• **What the task requires**
Print exactly and only the lines that run from the one containing "D3: none -> schottky SS14 (A AGND, K +3V3)" through the end of the material, please, omitting pictures.

• **Input records**
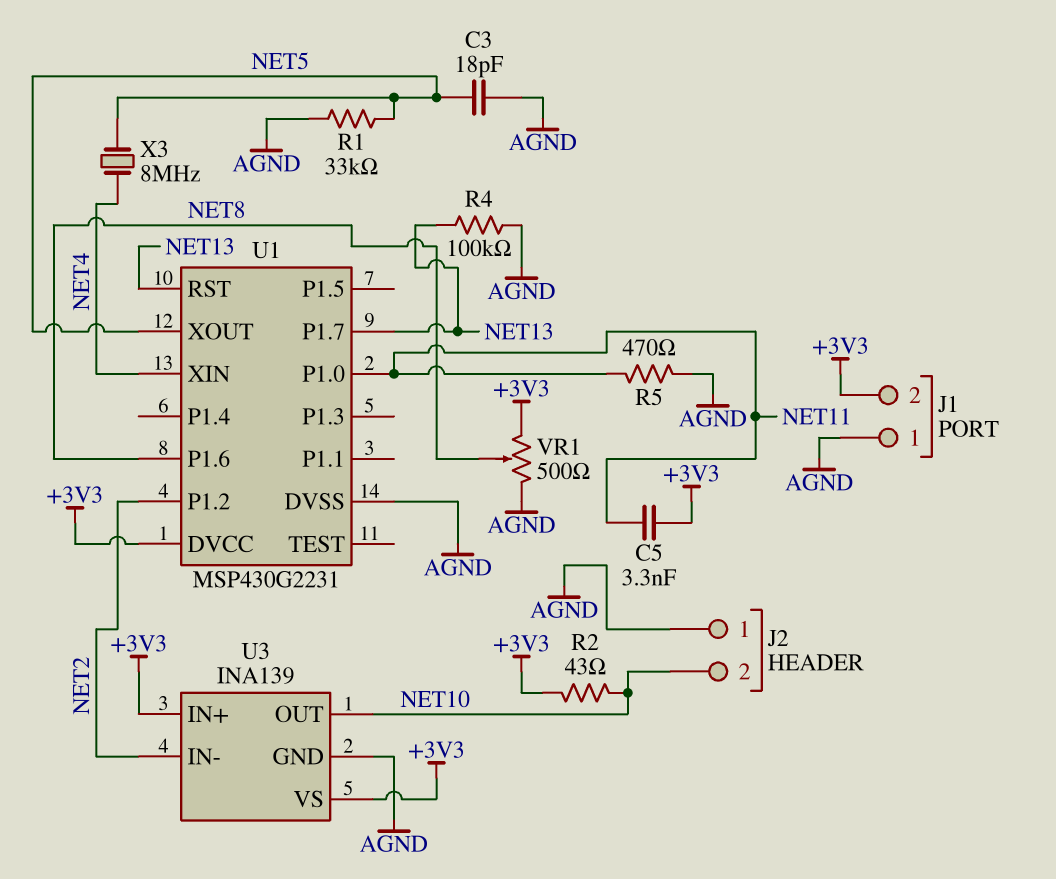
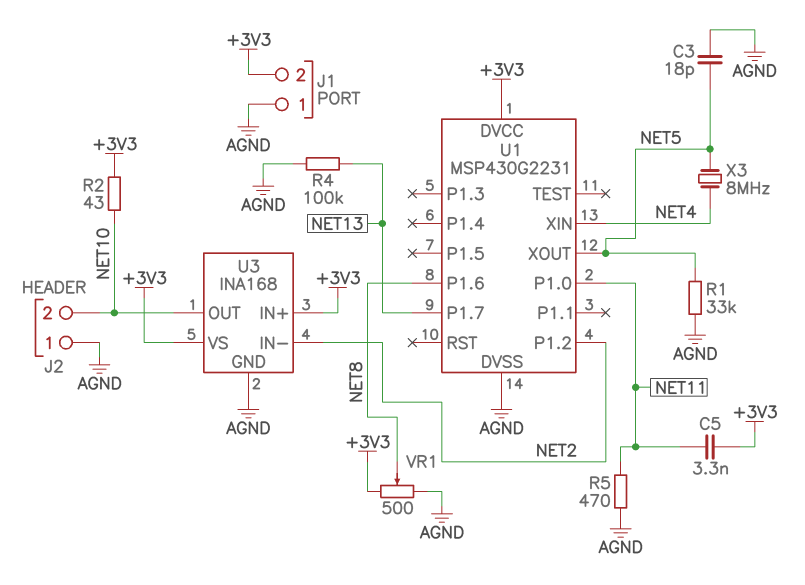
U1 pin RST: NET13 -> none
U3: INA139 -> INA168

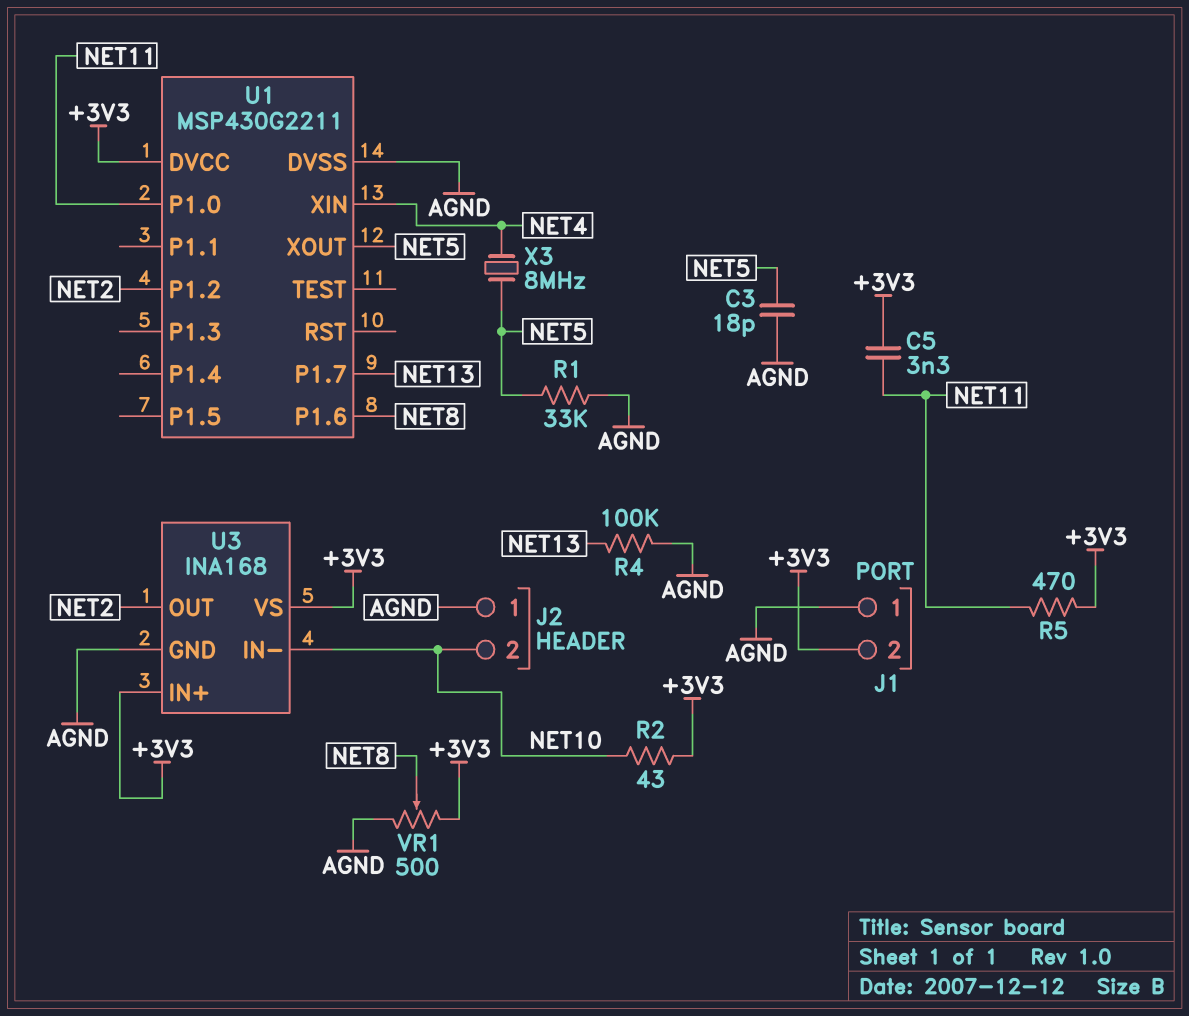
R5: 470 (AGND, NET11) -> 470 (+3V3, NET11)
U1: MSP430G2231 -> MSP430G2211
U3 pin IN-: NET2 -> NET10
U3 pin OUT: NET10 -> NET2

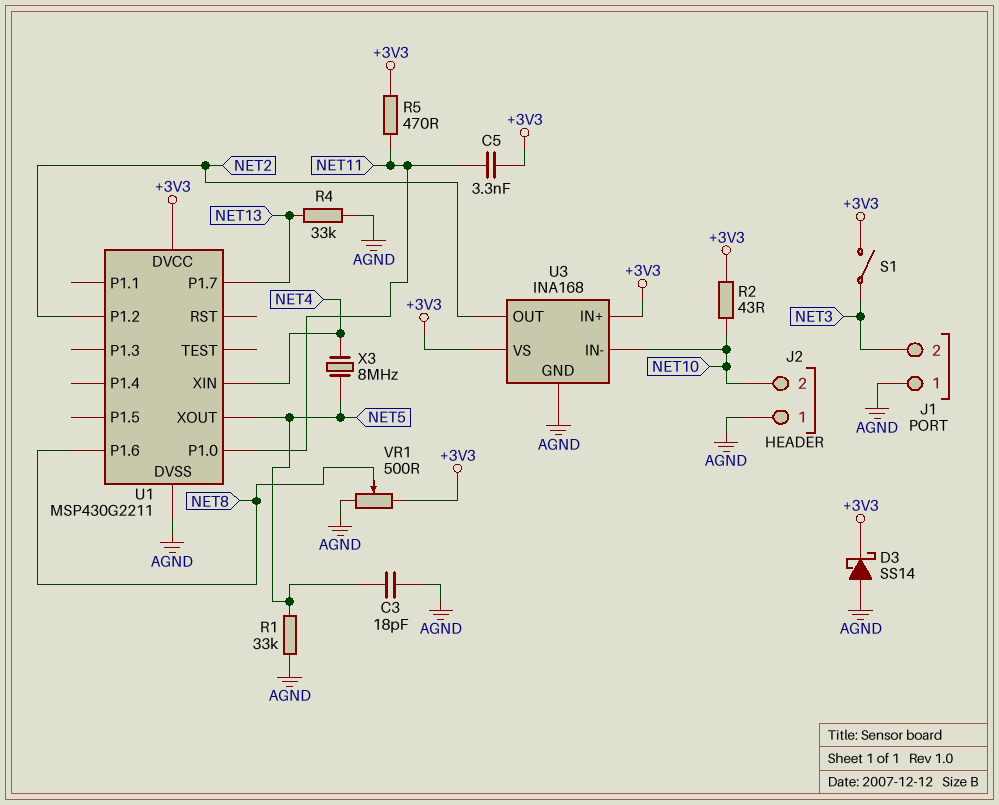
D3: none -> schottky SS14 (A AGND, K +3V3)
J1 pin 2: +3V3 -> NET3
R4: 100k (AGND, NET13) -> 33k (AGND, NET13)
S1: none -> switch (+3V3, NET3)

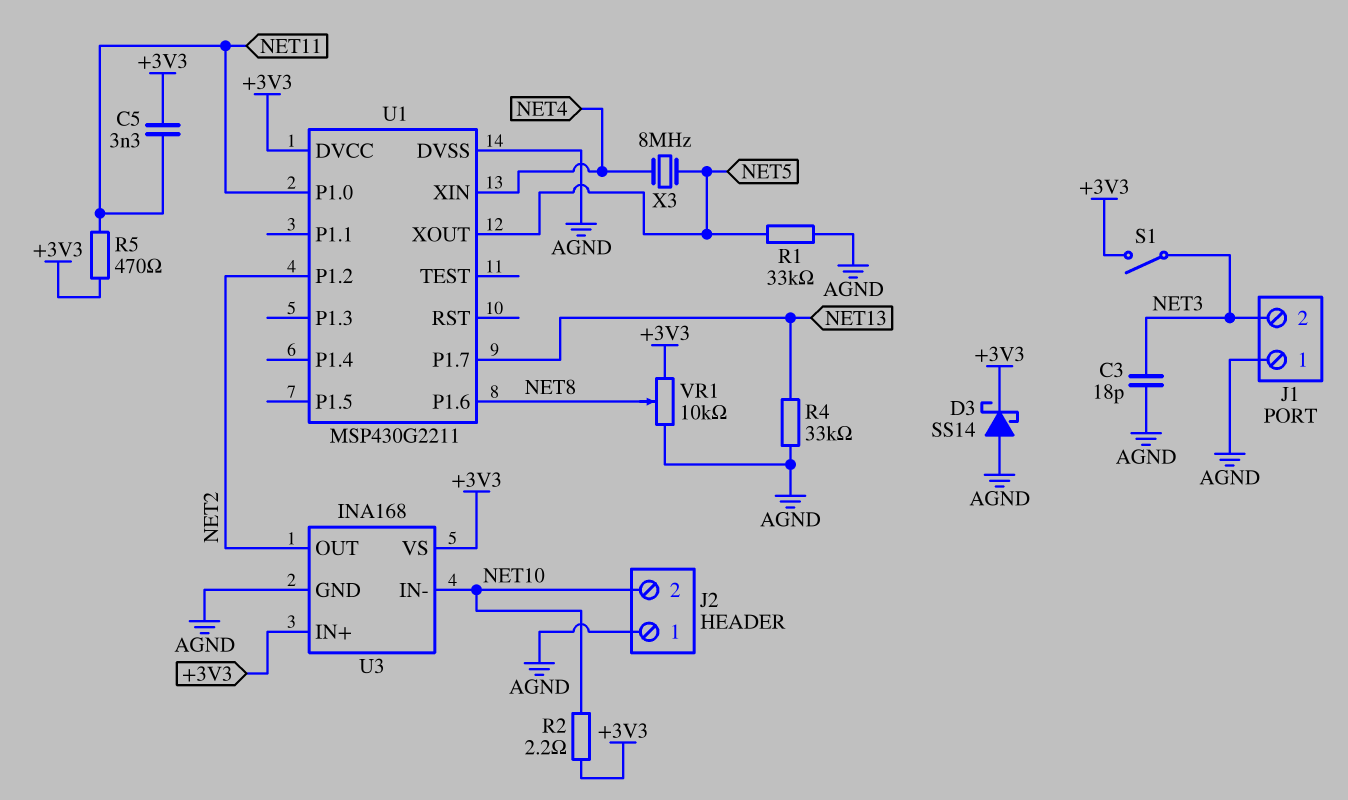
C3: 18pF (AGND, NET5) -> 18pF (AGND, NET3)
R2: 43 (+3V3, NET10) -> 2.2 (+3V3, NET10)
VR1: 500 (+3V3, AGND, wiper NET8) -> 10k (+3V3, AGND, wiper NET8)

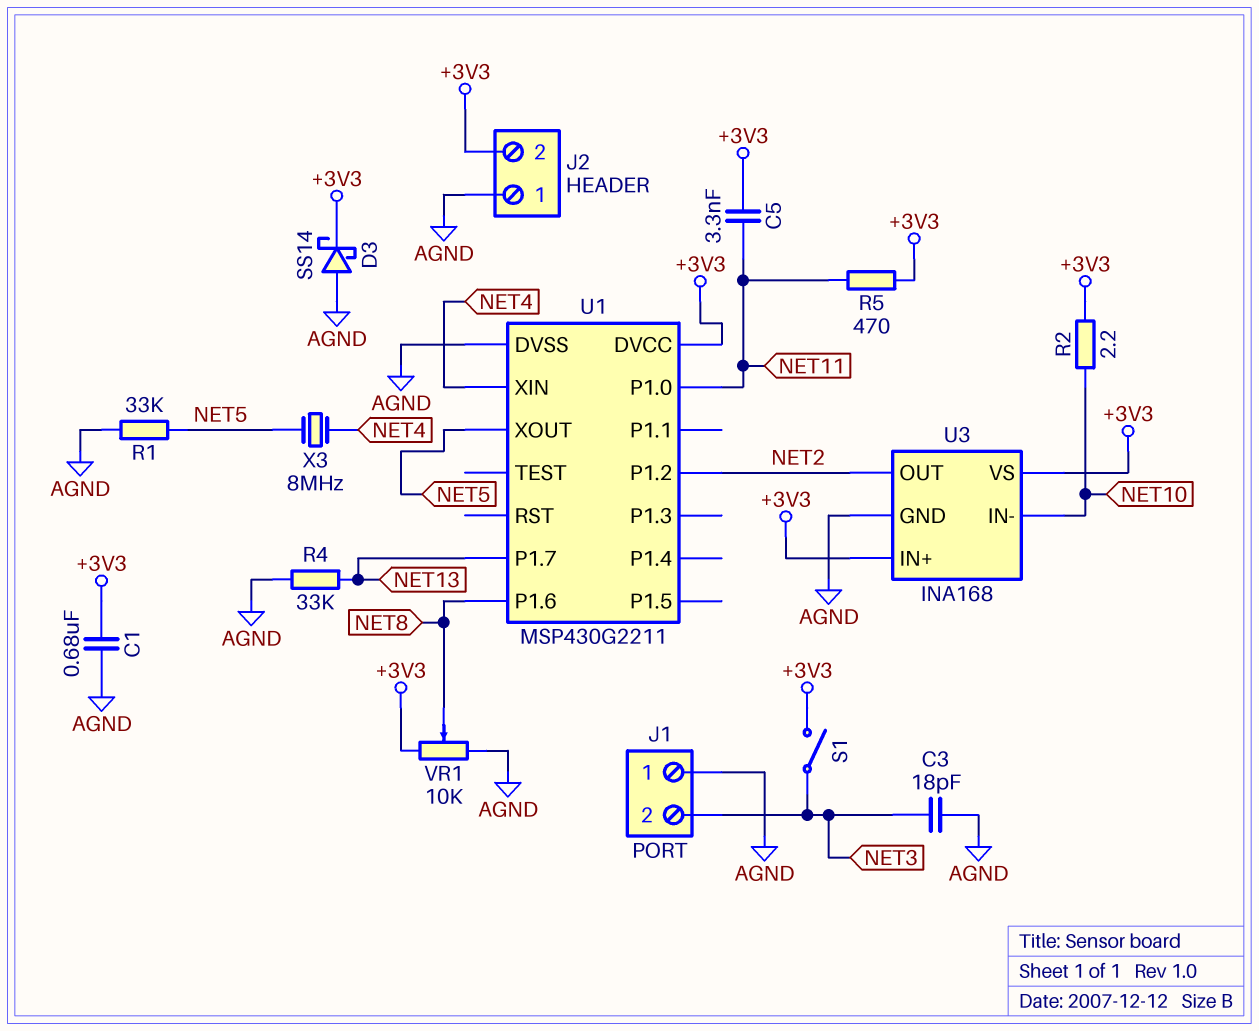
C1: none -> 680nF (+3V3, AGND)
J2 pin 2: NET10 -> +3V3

• **The completed task**
D3: none -> schottky SS14 (A AGND, K +3V3)
J1 pin 2: +3V3 -> NET3
R4: 100k (AGND, NET13) -> 33k (AGND, NET13)
S1: none -> switch (+3V3, NET3)

C3: 18pF (AGND, NET5) -> 18pF (AGND, NET3)
R2: 43 (+3V3, NET10) -> 2.2 (+3V3, NET10)
VR1: 500 (+3V3, AGND, wiper NET8) -> 10k (+3V3, AGND, wiper NET8)

C1: none -> 680nF (+3V3, AGND)
J2 pin 2: NET10 -> +3V3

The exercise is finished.